Only the images get left out; everything else in the records is to be transcribed exactly.

'''

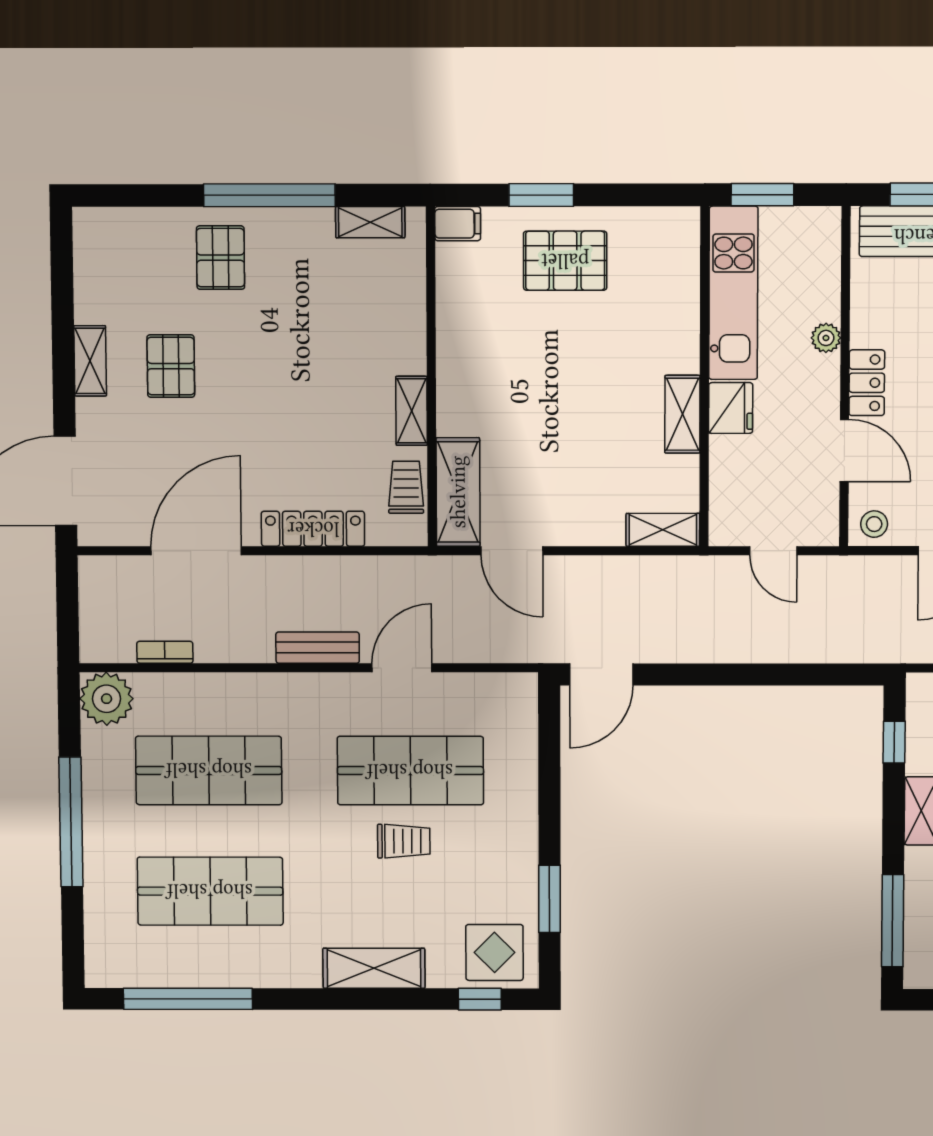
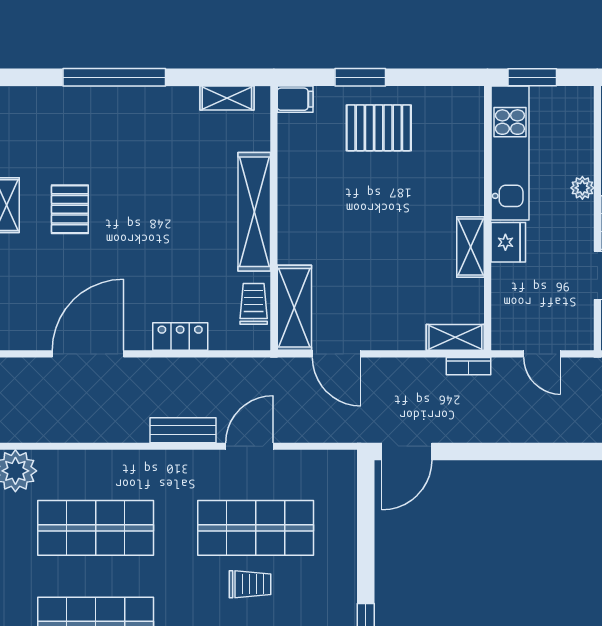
window: (269, 195) -> (114, 77), moved
pallet: (221, 258) -> (110, 125), removed
shelving: (412, 411) -> (254, 212), width x2.20, depth x1.33
locker: (313, 529) -> (180, 337), width x0.66
bookcase: (165, 652) -> (469, 366), moved, turned 180

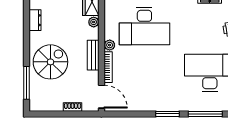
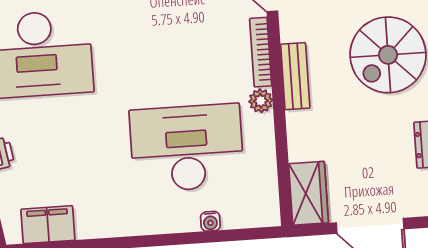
plant: (94, 22) -> (299, 149), removed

'''

## RESULT OF THIS EXERCISE
window: (269, 195) -> (114, 77), moved
pallet: (221, 258) -> (110, 125), removed
shelving: (412, 411) -> (254, 212), width x2.20, depth x1.33
locker: (313, 529) -> (180, 337), width x0.66
bookcase: (165, 652) -> (469, 366), moved, turned 180

plant: (94, 22) -> (299, 149), removed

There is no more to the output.